# Instructions for the task:
The result should be the lines from the one holding "green key: 1 -> 2" to the end of the records below, repeated exactly. No pictures.

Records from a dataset
--------------------

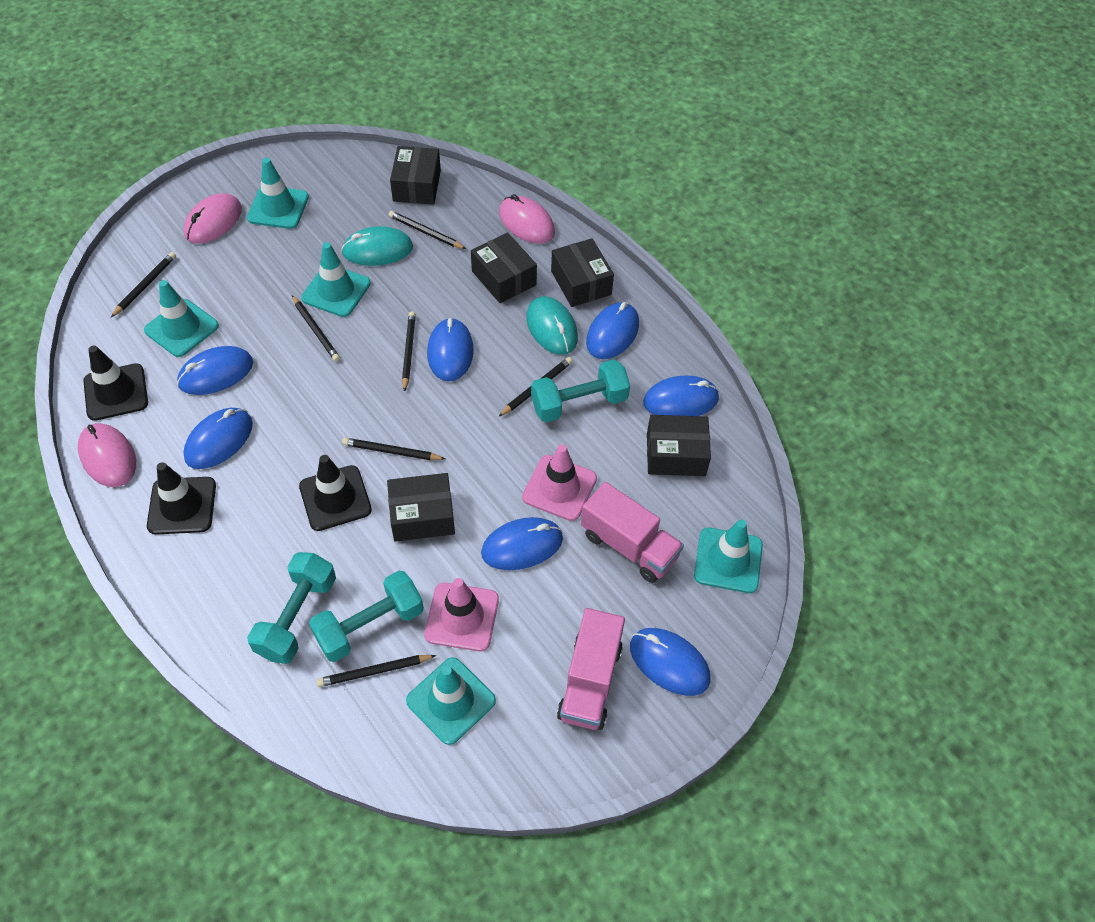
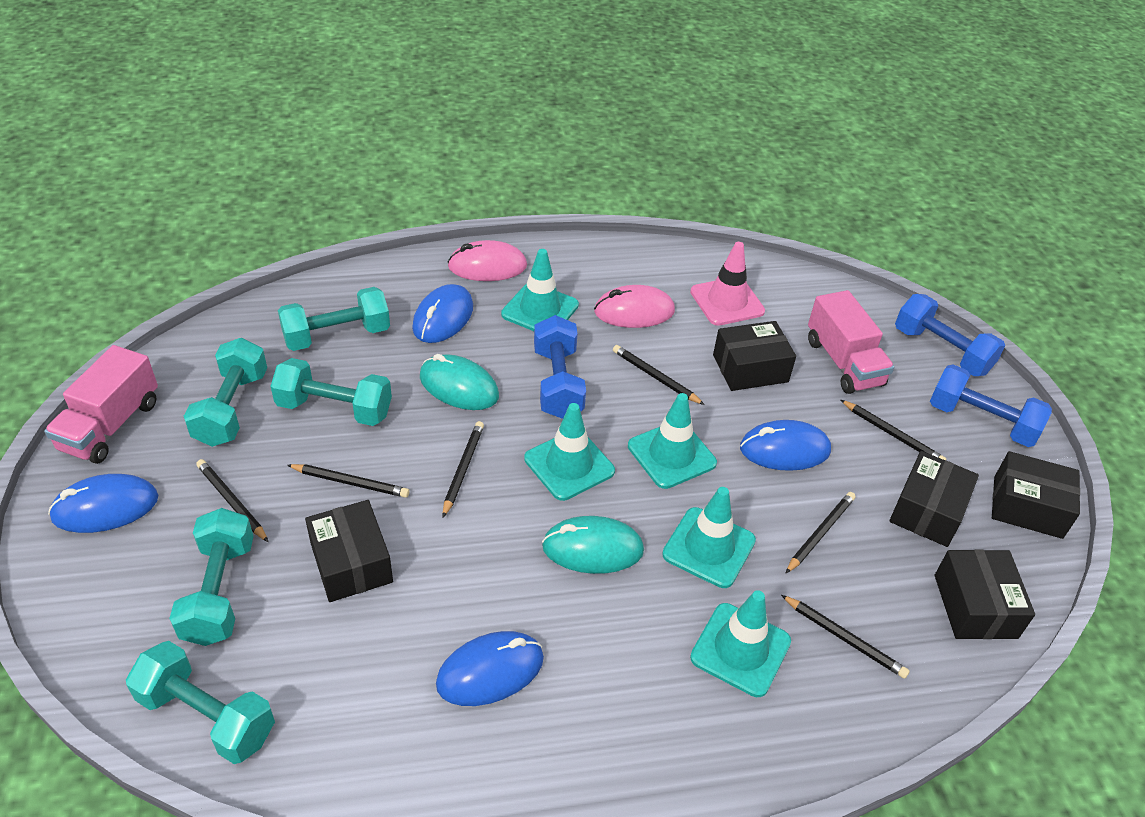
black traffic cone: 3 -> 0
blue dumbbell: 0 -> 3
blue mouse: 7 -> 4
pink mouse: 3 -> 2
pink traffic cone: 2 -> 1
turquoise dumbbell: 3 -> 5

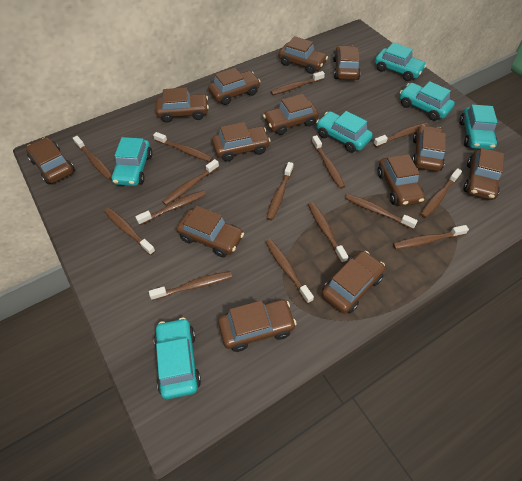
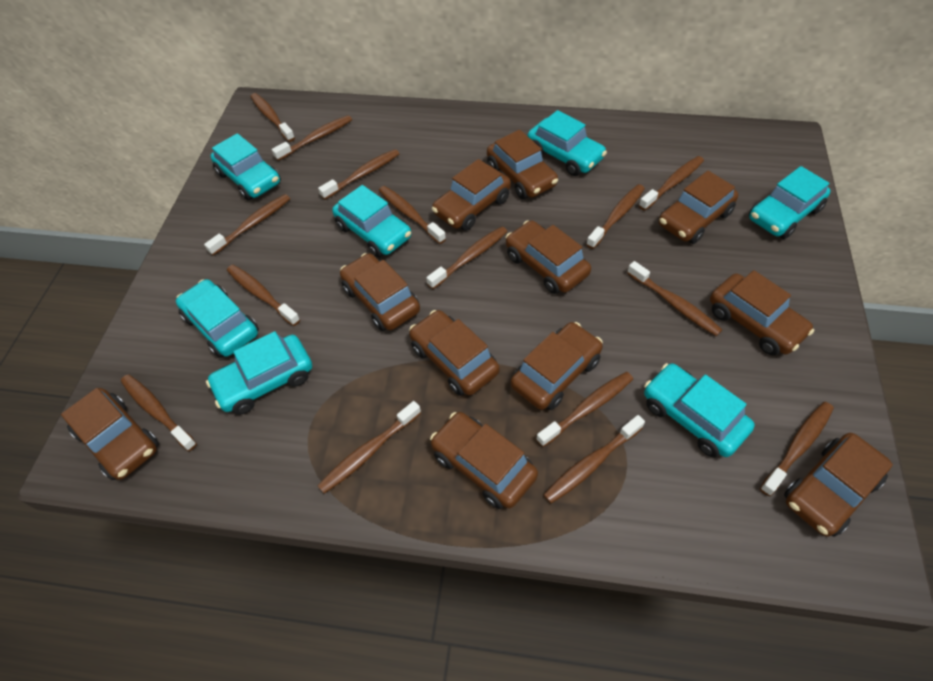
brown car: 13 -> 11
turquoise car: 6 -> 7

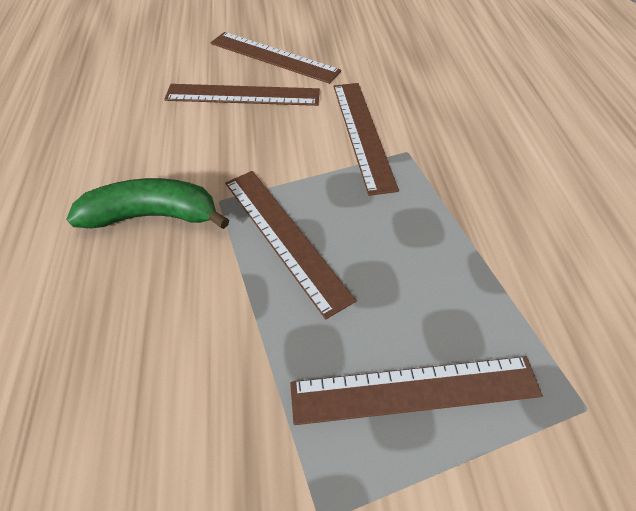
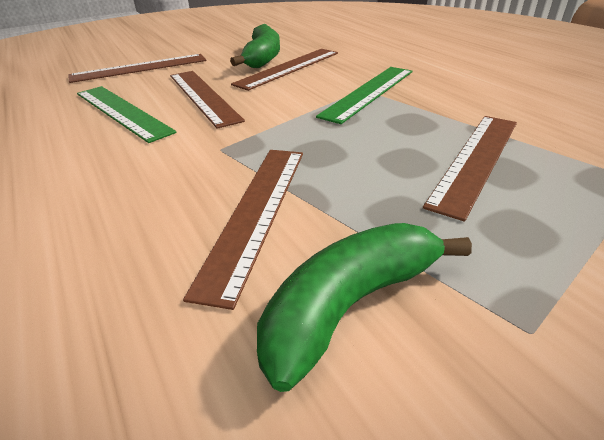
green banana: 1 -> 2
green ruler: 0 -> 2

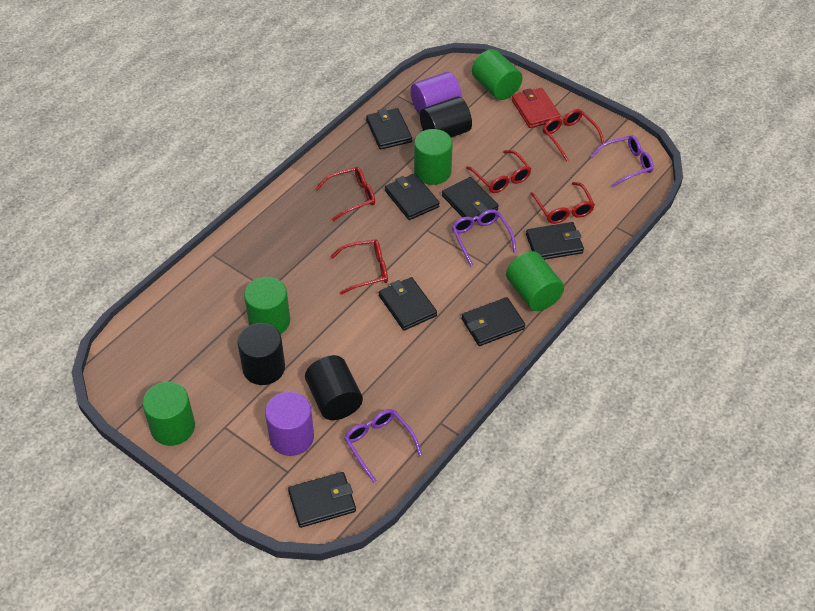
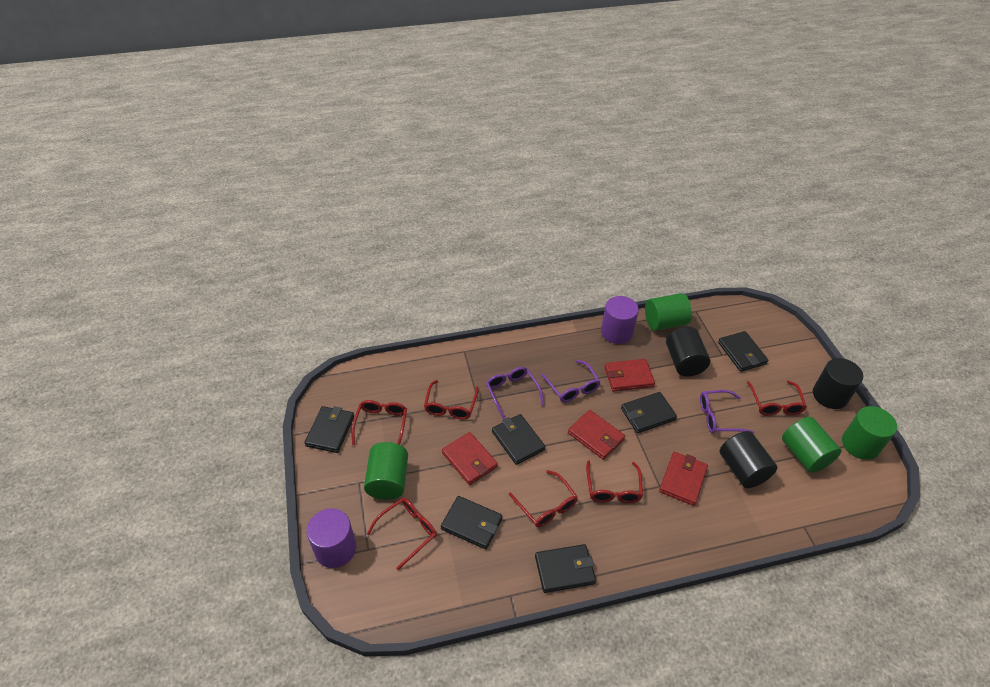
black wallet: 7 -> 6
green cylinder: 5 -> 4
red glasses: 5 -> 6
red wallet: 1 -> 4

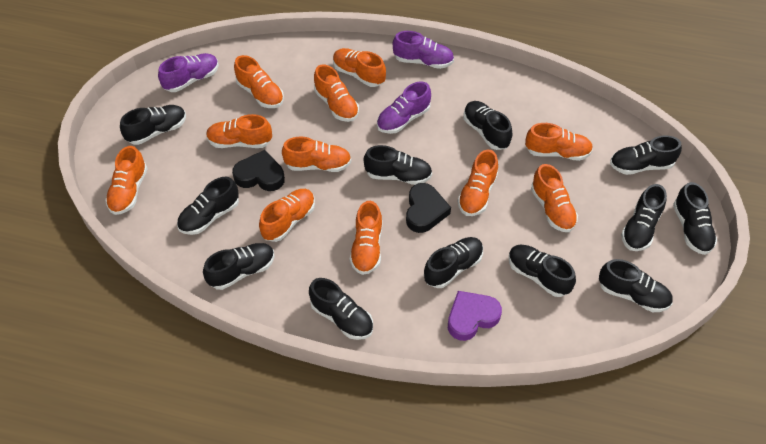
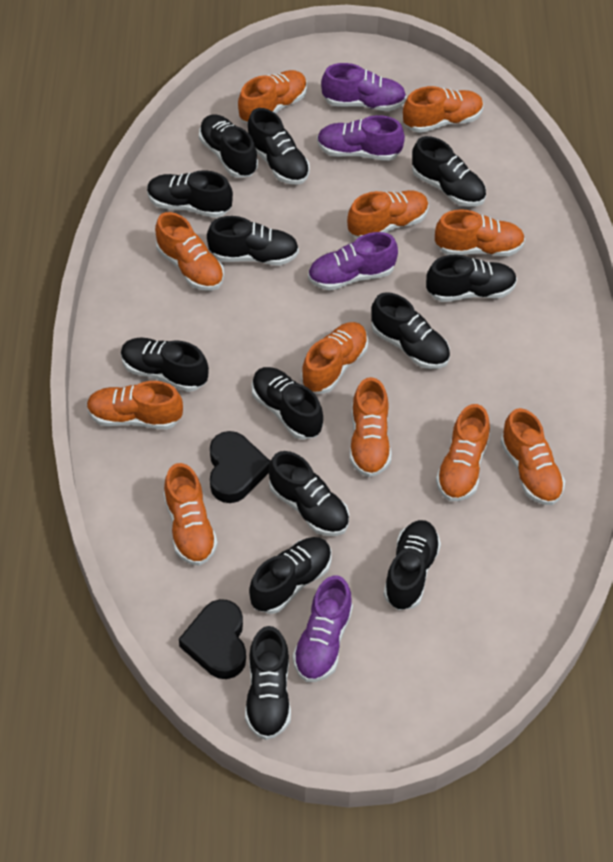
black shoe: 12 -> 13
purple heart: 1 -> 0
purple shoe: 3 -> 4

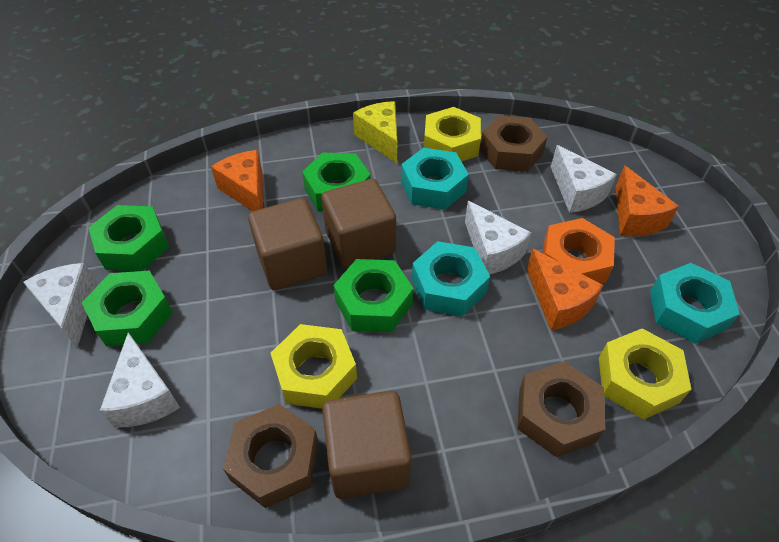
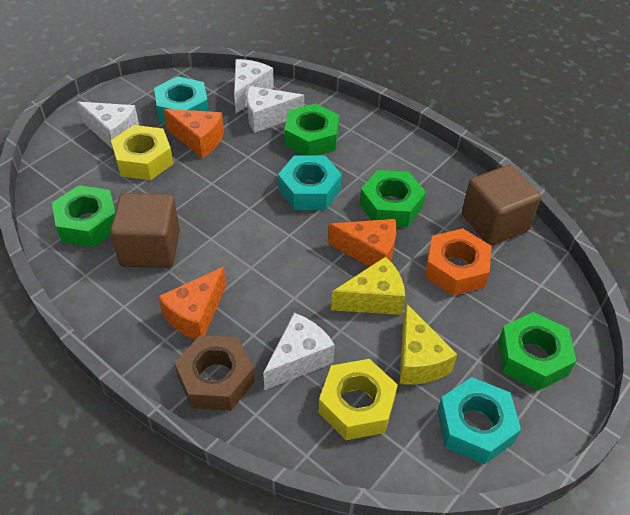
brown cube: 3 -> 2
brown nut: 3 -> 1
yellow cheese: 1 -> 2
yellow nut: 3 -> 2

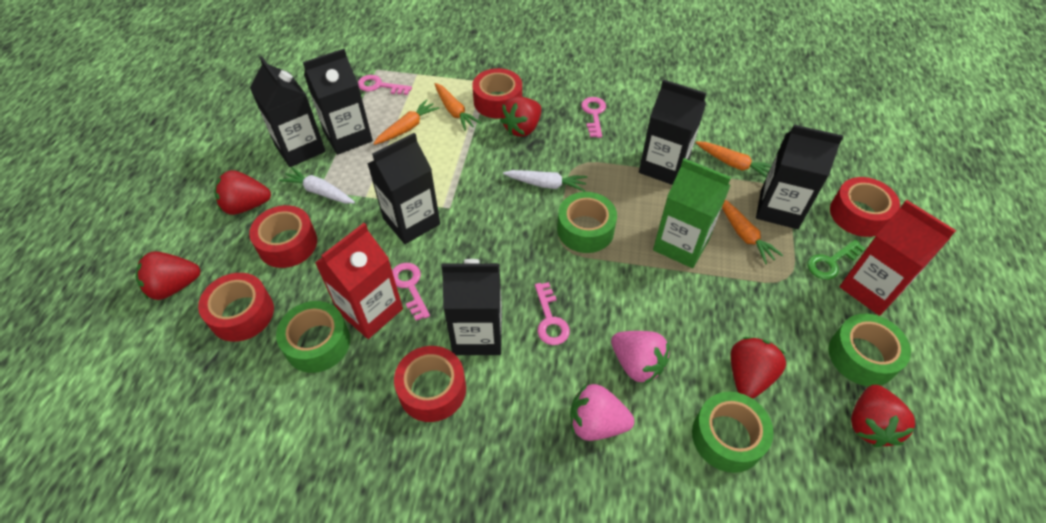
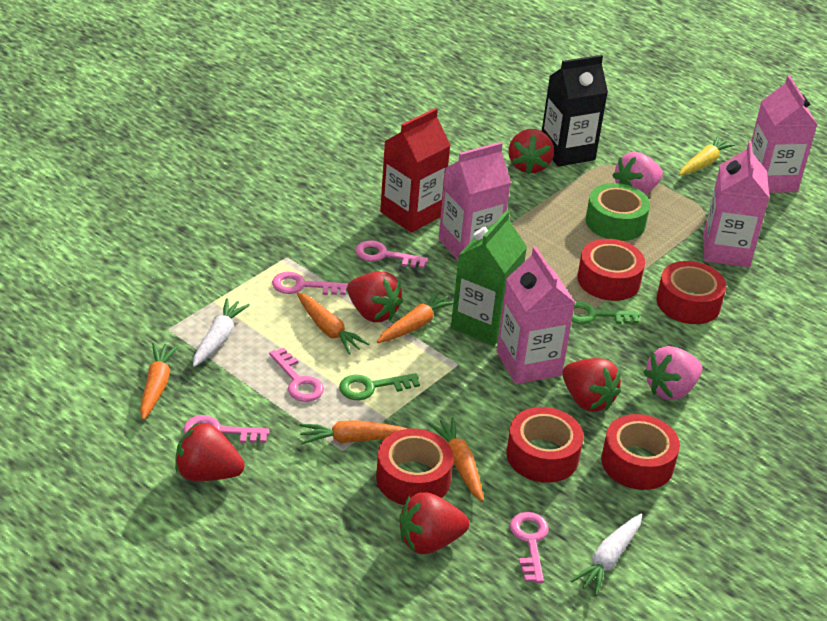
black carton: 6 -> 1
green key: 1 -> 2
green tape: 4 -> 1
orange carrot: 4 -> 5
pink carton: 0 -> 4
pink key: 4 -> 5
red carton: 2 -> 1
yellow carrot: 0 -> 1

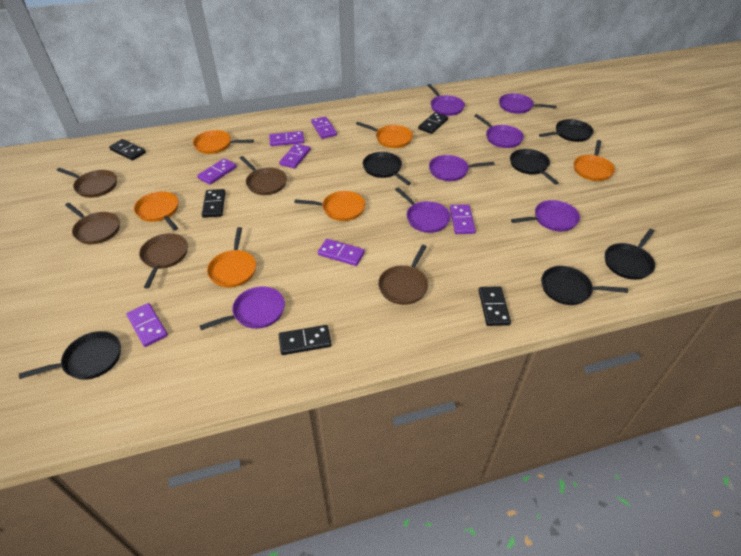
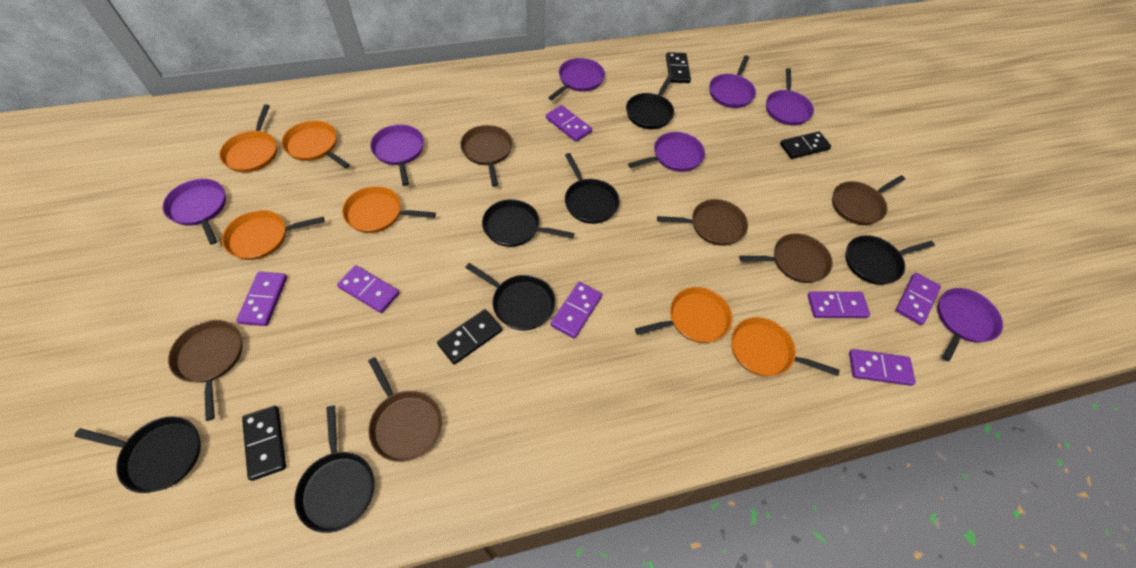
black domino: 5 -> 4
black pan: 6 -> 7
brown pan: 5 -> 6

--------------------

# Output of the exercise:
green key: 1 -> 2
green tape: 4 -> 1
orange carrot: 4 -> 5
pink carton: 0 -> 4
pink key: 4 -> 5
red carton: 2 -> 1
yellow carrot: 0 -> 1

black domino: 5 -> 4
black pan: 6 -> 7
brown pan: 5 -> 6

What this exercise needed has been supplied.